(Revision comparison data)
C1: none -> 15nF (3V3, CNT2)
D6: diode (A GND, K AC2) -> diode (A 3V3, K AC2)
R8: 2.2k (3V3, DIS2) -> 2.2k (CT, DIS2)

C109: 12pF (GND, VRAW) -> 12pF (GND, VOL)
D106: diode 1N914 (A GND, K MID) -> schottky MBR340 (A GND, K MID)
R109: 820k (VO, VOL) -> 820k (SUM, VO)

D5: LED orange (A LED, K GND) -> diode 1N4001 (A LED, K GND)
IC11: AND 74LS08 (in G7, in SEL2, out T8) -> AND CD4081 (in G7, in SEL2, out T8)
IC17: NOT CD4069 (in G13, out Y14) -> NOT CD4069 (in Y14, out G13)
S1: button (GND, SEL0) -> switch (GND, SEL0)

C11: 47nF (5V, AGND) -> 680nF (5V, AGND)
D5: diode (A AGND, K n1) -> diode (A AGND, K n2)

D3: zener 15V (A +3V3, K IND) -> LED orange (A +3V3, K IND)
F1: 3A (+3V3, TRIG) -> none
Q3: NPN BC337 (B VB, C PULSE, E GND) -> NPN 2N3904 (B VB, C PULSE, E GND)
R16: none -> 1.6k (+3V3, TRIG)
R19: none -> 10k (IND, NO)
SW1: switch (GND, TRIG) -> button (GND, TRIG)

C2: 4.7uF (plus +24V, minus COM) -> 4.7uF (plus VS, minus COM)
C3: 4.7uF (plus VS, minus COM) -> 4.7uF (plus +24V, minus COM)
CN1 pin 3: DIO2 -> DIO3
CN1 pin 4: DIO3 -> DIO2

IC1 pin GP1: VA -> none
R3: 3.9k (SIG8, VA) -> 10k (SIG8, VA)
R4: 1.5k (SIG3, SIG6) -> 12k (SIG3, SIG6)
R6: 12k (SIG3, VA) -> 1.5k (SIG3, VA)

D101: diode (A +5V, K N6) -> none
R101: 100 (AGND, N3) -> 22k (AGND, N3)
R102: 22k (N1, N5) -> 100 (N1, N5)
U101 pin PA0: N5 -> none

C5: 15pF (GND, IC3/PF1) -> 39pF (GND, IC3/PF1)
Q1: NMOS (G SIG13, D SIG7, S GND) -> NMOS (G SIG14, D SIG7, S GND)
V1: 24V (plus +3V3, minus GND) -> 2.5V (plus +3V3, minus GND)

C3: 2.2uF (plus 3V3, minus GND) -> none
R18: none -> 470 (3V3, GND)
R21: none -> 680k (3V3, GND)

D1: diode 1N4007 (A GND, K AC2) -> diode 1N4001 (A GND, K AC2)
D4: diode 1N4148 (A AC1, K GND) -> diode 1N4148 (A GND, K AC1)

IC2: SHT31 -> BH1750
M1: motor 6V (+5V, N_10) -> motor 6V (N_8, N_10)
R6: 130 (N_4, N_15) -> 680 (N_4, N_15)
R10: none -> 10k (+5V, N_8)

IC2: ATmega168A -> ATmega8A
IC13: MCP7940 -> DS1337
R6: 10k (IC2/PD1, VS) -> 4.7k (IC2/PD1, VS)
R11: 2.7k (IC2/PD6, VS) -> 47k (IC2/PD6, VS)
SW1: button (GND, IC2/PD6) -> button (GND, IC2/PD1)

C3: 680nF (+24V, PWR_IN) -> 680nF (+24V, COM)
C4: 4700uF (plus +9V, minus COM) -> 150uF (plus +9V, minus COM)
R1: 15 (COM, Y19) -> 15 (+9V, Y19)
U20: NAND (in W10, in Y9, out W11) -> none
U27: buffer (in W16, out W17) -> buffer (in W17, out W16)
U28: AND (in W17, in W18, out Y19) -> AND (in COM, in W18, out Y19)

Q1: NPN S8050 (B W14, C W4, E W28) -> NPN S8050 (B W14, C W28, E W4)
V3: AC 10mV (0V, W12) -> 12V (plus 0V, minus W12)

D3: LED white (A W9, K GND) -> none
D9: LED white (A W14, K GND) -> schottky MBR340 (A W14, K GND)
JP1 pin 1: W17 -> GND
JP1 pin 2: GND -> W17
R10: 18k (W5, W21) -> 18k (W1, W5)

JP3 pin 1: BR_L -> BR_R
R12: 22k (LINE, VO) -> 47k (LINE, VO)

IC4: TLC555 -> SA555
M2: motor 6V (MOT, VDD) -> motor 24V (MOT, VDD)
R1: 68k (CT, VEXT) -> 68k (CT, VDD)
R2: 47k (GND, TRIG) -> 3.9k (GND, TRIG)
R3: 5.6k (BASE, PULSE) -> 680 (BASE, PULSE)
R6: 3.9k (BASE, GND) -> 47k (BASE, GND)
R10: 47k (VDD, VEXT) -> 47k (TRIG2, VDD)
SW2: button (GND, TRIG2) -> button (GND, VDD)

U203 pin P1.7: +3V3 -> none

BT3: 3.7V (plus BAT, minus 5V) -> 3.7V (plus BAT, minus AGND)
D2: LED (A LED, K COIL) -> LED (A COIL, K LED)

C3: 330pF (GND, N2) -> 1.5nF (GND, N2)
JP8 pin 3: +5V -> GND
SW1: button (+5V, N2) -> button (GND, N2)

• The task: Set down the records again, exactly.

• Exercise response:
C1: none -> 15nF (3V3, CNT2)
D6: diode (A GND, K AC2) -> diode (A 3V3, K AC2)
R8: 2.2k (3V3, DIS2) -> 2.2k (CT, DIS2)

C109: 12pF (GND, VRAW) -> 12pF (GND, VOL)
D106: diode 1N914 (A GND, K MID) -> schottky MBR340 (A GND, K MID)
R109: 820k (VO, VOL) -> 820k (SUM, VO)

D5: LED orange (A LED, K GND) -> diode 1N4001 (A LED, K GND)
IC11: AND 74LS08 (in G7, in SEL2, out T8) -> AND CD4081 (in G7, in SEL2, out T8)
IC17: NOT CD4069 (in G13, out Y14) -> NOT CD4069 (in Y14, out G13)
S1: button (GND, SEL0) -> switch (GND, SEL0)

C11: 47nF (5V, AGND) -> 680nF (5V, AGND)
D5: diode (A AGND, K n1) -> diode (A AGND, K n2)

D3: zener 15V (A +3V3, K IND) -> LED orange (A +3V3, K IND)
F1: 3A (+3V3, TRIG) -> none
Q3: NPN BC337 (B VB, C PULSE, E GND) -> NPN 2N3904 (B VB, C PULSE, E GND)
R16: none -> 1.6k (+3V3, TRIG)
R19: none -> 10k (IND, NO)
SW1: switch (GND, TRIG) -> button (GND, TRIG)

C2: 4.7uF (plus +24V, minus COM) -> 4.7uF (plus VS, minus COM)
C3: 4.7uF (plus VS, minus COM) -> 4.7uF (plus +24V, minus COM)
CN1 pin 3: DIO2 -> DIO3
CN1 pin 4: DIO3 -> DIO2

IC1 pin GP1: VA -> none
R3: 3.9k (SIG8, VA) -> 10k (SIG8, VA)
R4: 1.5k (SIG3, SIG6) -> 12k (SIG3, SIG6)
R6: 12k (SIG3, VA) -> 1.5k (SIG3, VA)

D101: diode (A +5V, K N6) -> none
R101: 100 (AGND, N3) -> 22k (AGND, N3)
R102: 22k (N1, N5) -> 100 (N1, N5)
U101 pin PA0: N5 -> none

C5: 15pF (GND, IC3/PF1) -> 39pF (GND, IC3/PF1)
Q1: NMOS (G SIG13, D SIG7, S GND) -> NMOS (G SIG14, D SIG7, S GND)
V1: 24V (plus +3V3, minus GND) -> 2.5V (plus +3V3, minus GND)

C3: 2.2uF (plus 3V3, minus GND) -> none
R18: none -> 470 (3V3, GND)
R21: none -> 680k (3V3, GND)

D1: diode 1N4007 (A GND, K AC2) -> diode 1N4001 (A GND, K AC2)
D4: diode 1N4148 (A AC1, K GND) -> diode 1N4148 (A GND, K AC1)

IC2: SHT31 -> BH1750
M1: motor 6V (+5V, N_10) -> motor 6V (N_8, N_10)
R6: 130 (N_4, N_15) -> 680 (N_4, N_15)
R10: none -> 10k (+5V, N_8)

IC2: ATmega168A -> ATmega8A
IC13: MCP7940 -> DS1337
R6: 10k (IC2/PD1, VS) -> 4.7k (IC2/PD1, VS)
R11: 2.7k (IC2/PD6, VS) -> 47k (IC2/PD6, VS)
SW1: button (GND, IC2/PD6) -> button (GND, IC2/PD1)

C3: 680nF (+24V, PWR_IN) -> 680nF (+24V, COM)
C4: 4700uF (plus +9V, minus COM) -> 150uF (plus +9V, minus COM)
R1: 15 (COM, Y19) -> 15 (+9V, Y19)
U20: NAND (in W10, in Y9, out W11) -> none
U27: buffer (in W16, out W17) -> buffer (in W17, out W16)
U28: AND (in W17, in W18, out Y19) -> AND (in COM, in W18, out Y19)

Q1: NPN S8050 (B W14, C W4, E W28) -> NPN S8050 (B W14, C W28, E W4)
V3: AC 10mV (0V, W12) -> 12V (plus 0V, minus W12)

D3: LED white (A W9, K GND) -> none
D9: LED white (A W14, K GND) -> schottky MBR340 (A W14, K GND)
JP1 pin 1: W17 -> GND
JP1 pin 2: GND -> W17
R10: 18k (W5, W21) -> 18k (W1, W5)

JP3 pin 1: BR_L -> BR_R
R12: 22k (LINE, VO) -> 47k (LINE, VO)

IC4: TLC555 -> SA555
M2: motor 6V (MOT, VDD) -> motor 24V (MOT, VDD)
R1: 68k (CT, VEXT) -> 68k (CT, VDD)
R2: 47k (GND, TRIG) -> 3.9k (GND, TRIG)
R3: 5.6k (BASE, PULSE) -> 680 (BASE, PULSE)
R6: 3.9k (BASE, GND) -> 47k (BASE, GND)
R10: 47k (VDD, VEXT) -> 47k (TRIG2, VDD)
SW2: button (GND, TRIG2) -> button (GND, VDD)

U203 pin P1.7: +3V3 -> none

BT3: 3.7V (plus BAT, minus 5V) -> 3.7V (plus BAT, minus AGND)
D2: LED (A LED, K COIL) -> LED (A COIL, K LED)

C3: 330pF (GND, N2) -> 1.5nF (GND, N2)
JP8 pin 3: +5V -> GND
SW1: button (+5V, N2) -> button (GND, N2)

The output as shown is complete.